- **Exercise directions**
Starting at the line that contains "C101: none -> 4.7uF (IC103/RB2, IC104/X1)" and ending at the line that contains "SW5: button (+3V3, GND) -> button (GND, SEL1)", the lines below are to be given again exactly, with nothing added.

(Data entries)

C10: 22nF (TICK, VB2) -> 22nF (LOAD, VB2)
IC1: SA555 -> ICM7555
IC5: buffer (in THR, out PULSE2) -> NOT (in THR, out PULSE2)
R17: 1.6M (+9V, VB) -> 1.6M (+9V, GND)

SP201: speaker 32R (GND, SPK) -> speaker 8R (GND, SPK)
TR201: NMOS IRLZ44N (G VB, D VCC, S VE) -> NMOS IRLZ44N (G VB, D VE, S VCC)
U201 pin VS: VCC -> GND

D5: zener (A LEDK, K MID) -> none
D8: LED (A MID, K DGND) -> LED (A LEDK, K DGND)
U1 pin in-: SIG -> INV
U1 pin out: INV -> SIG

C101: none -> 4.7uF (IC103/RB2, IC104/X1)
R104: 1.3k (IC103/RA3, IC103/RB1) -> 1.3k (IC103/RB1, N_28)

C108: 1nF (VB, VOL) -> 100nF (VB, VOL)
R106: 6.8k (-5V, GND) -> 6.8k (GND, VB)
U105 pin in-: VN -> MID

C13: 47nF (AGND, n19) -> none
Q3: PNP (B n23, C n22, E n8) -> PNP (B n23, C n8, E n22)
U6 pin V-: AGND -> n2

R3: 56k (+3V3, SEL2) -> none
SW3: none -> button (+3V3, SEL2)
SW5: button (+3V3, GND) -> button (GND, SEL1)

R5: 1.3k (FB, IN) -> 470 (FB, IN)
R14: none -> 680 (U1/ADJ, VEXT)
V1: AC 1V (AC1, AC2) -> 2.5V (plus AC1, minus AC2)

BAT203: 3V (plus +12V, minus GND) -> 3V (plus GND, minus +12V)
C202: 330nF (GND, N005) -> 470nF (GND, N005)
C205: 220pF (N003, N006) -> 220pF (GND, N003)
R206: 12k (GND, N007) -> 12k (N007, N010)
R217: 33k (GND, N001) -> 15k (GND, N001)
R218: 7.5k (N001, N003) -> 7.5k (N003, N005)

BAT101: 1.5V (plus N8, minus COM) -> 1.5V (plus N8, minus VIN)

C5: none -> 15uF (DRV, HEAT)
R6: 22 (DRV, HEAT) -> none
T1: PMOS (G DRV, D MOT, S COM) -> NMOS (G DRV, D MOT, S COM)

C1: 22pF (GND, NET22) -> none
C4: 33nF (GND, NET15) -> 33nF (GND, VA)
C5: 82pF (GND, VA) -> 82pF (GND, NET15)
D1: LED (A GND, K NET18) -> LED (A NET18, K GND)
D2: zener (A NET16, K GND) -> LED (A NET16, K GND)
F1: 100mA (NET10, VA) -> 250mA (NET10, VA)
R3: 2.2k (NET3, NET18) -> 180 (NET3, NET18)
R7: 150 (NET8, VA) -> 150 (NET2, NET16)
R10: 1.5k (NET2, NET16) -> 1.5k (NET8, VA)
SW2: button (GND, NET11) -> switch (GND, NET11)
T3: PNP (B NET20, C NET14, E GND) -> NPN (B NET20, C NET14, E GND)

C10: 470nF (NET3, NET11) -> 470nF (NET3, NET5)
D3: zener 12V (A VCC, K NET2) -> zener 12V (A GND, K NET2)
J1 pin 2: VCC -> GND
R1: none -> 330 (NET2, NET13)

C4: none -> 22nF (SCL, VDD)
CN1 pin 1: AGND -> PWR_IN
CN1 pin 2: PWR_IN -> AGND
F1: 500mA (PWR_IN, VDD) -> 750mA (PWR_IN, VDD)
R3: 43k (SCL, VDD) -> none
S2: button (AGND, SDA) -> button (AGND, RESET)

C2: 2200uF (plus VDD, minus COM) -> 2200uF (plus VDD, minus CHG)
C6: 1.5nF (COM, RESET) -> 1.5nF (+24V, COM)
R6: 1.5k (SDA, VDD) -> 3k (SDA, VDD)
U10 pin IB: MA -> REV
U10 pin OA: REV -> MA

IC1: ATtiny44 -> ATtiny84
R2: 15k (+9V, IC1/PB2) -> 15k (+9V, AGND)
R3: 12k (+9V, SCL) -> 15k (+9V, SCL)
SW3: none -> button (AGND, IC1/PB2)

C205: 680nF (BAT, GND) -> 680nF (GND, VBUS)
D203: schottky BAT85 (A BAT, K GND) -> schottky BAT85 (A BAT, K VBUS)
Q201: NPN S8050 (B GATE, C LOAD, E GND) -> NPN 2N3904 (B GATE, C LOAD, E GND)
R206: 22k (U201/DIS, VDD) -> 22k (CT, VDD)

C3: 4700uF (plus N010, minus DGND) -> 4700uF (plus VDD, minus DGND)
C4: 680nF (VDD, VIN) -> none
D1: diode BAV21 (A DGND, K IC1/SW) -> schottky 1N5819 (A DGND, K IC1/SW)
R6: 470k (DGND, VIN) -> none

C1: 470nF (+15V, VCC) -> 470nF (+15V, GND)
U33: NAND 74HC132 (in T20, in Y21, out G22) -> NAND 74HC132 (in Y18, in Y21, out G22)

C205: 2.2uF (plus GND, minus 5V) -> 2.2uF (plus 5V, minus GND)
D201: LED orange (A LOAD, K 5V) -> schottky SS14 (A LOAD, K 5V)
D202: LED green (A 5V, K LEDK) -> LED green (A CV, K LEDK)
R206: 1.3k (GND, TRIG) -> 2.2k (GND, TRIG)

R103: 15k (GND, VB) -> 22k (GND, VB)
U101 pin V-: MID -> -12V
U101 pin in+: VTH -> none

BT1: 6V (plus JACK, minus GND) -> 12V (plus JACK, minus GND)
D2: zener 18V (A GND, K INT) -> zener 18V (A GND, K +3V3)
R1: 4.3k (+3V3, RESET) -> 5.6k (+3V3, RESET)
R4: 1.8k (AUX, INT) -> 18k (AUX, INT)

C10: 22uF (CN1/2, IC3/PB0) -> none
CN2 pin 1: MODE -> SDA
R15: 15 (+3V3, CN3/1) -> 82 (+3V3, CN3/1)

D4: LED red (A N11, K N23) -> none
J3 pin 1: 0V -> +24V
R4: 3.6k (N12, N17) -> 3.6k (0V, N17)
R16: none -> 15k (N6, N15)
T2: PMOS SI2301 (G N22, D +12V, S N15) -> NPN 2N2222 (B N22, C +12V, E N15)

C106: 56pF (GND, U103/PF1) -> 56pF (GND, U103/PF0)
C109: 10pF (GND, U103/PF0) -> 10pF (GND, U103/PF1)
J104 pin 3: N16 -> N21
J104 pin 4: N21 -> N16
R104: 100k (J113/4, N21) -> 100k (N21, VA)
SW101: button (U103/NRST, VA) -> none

- **Solution to this exercise**
C101: none -> 4.7uF (IC103/RB2, IC104/X1)
R104: 1.3k (IC103/RA3, IC103/RB1) -> 1.3k (IC103/RB1, N_28)

C108: 1nF (VB, VOL) -> 100nF (VB, VOL)
R106: 6.8k (-5V, GND) -> 6.8k (GND, VB)
U105 pin in-: VN -> MID

C13: 47nF (AGND, n19) -> none
Q3: PNP (B n23, C n22, E n8) -> PNP (B n23, C n8, E n22)
U6 pin V-: AGND -> n2

R3: 56k (+3V3, SEL2) -> none
SW3: none -> button (+3V3, SEL2)
SW5: button (+3V3, GND) -> button (GND, SEL1)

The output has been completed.